_Exercise requirements:_
All lines in which the word "carcinoma" occurs are to be extracted.

=== Data listing ===

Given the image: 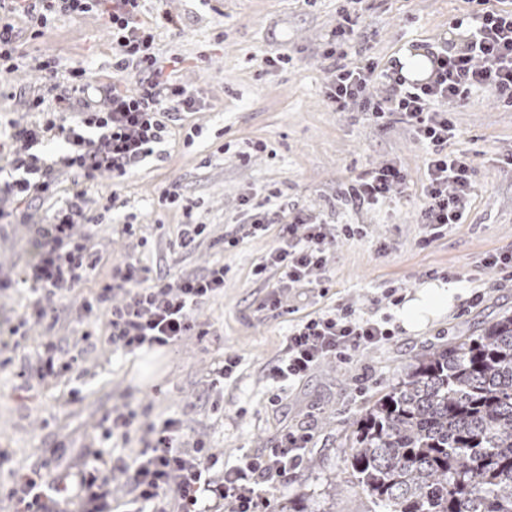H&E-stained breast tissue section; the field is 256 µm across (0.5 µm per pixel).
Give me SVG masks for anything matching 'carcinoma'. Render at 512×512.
<instances>
[{"mask_svg": "<svg viewBox=\"0 0 512 512\" xmlns=\"http://www.w3.org/2000/svg\"><path fill=\"white\" fill-rule=\"evenodd\" d=\"M348 460L372 512H512V315L416 355Z\"/></svg>", "mask_w": 512, "mask_h": 512, "instance_id": "carcinoma-1", "label": "carcinoma"}]
</instances>
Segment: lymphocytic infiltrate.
<instances>
[{"mask_svg": "<svg viewBox=\"0 0 512 512\" xmlns=\"http://www.w3.org/2000/svg\"><path fill=\"white\" fill-rule=\"evenodd\" d=\"M17 13L41 30L58 14H98L105 21L112 48V75L105 79H92L85 68L74 67L61 83L55 60L43 61L45 92L33 99L32 106L46 109L44 124L12 126L6 140L0 141V154L8 156L0 195L12 197L17 206L54 191L55 170L36 152L47 133H56L66 143L65 167L87 178L106 174L117 184L163 142L173 113L198 109L194 95L174 80L178 61L164 62L155 55L154 25L142 18L140 0H0V77L19 68V33L12 22ZM431 61L429 79L416 85L407 83L393 66L381 71L371 63L340 66L330 93L339 106L350 99L361 101L376 120L401 115L427 146L422 210L427 245L441 238L448 226L465 222L473 192L469 157L448 147L455 129L443 106L474 91L491 92L512 104V10L478 13L459 41H445ZM376 75L388 85L387 96L377 102L367 95ZM402 179L401 171L390 165L365 172L351 185L349 197L357 206L378 203ZM82 216L74 199L42 227L36 257L23 273L33 291L78 286L97 267L96 254L74 233ZM335 236L329 225L310 222L298 211L292 214L289 224L281 228L277 246L253 269L257 277L271 271L279 274L265 308H278L281 291L325 275ZM224 273L219 263L206 273L183 277L174 288L164 278H149L139 261L126 260L113 266L109 282L85 298L82 307L90 315L105 312L107 341L113 346L129 353L164 347L194 329L195 308L223 289ZM117 290L123 300L115 305L111 294ZM390 322L389 316L364 317L348 306L306 316L289 329L283 353L269 376L276 382L294 383L323 361L350 362L359 351L390 341L395 335ZM178 433L175 420L164 421L132 467L123 459L110 461L95 454L91 469L82 472L69 489H49L40 478H23L12 489L19 512H67L73 495L90 504L104 500L116 472L130 487L134 512H146L147 504L169 497L182 512H199L205 496L228 505L229 512H259L268 502V485L302 465L309 443L308 431H287L277 445L259 455H243L223 476L215 477L201 462L202 450L182 448Z\"/></svg>", "mask_w": 512, "mask_h": 512, "instance_id": "1", "label": "lymphocytic infiltrate"}]
</instances>
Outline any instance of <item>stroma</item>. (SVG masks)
I'll return each mask as SVG.
<instances>
[{"mask_svg": "<svg viewBox=\"0 0 512 512\" xmlns=\"http://www.w3.org/2000/svg\"><path fill=\"white\" fill-rule=\"evenodd\" d=\"M142 16L174 17L156 30L154 51L178 57L177 82L202 105L177 114L158 153L120 185L109 176L87 179L58 166L57 191L33 200L23 219L0 221V512H17L16 480L39 476L59 483L91 464L94 453L134 459L163 420L179 423L183 447L204 446L212 475L245 454L273 447L290 430L311 435L303 464L269 492L273 512L300 500L309 512H370V499L346 461L360 414L404 377L416 354L476 336L512 315V277L482 266L486 255L512 248V106L488 92L450 106L454 149L473 161L474 189L465 223L423 244L422 185L426 149L400 115L377 124L361 102L336 108L328 93L336 68L357 60L386 68L405 49L424 50L449 38L458 22L480 12L477 0H142ZM360 22L343 54L329 56L344 12ZM19 68L0 86V120L41 121L30 110L44 91L39 63L53 57L59 71L84 66L112 72V49L102 18L56 15L43 36L26 17L15 19ZM281 55L276 64L267 54ZM404 183L374 205L352 207L348 189L365 171L384 165ZM177 188L178 206L160 205ZM81 193L86 236L100 263L77 288L36 295L22 281L33 255L37 225ZM289 204L325 224H361L365 235L337 236L328 257L327 294L315 286L283 294L279 309H264L272 281L252 271L276 246L279 225L237 247L224 237L247 208ZM206 227L188 248L176 247L180 224ZM134 232H125V225ZM140 261L151 277L178 284L224 264V288L197 307L199 333L125 354L104 341V320L86 316L82 298L108 282L113 264ZM459 278L458 303L421 330L397 329L386 345L359 352L353 363L325 362L299 383L271 380L289 328L313 312L351 305L365 315L396 314L384 297L403 299L437 277ZM479 303H471L474 292ZM47 312L27 321L33 304ZM18 335H10L11 327ZM54 342L63 365L47 368L44 346ZM239 366L224 383L225 357ZM132 408L128 435L112 418Z\"/></svg>", "mask_w": 512, "mask_h": 512, "instance_id": "1", "label": "stroma"}]
</instances>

===

_Solution to the exercise:_
Give me SVG masks for anything matching 'carcinoma'. Render at 512×512.
[{"mask_svg": "<svg viewBox=\"0 0 512 512\" xmlns=\"http://www.w3.org/2000/svg\"><path fill=\"white\" fill-rule=\"evenodd\" d=\"M348 460L372 512H512V315L416 355Z\"/></svg>", "mask_w": 512, "mask_h": 512, "instance_id": "carcinoma-1", "label": "carcinoma"}]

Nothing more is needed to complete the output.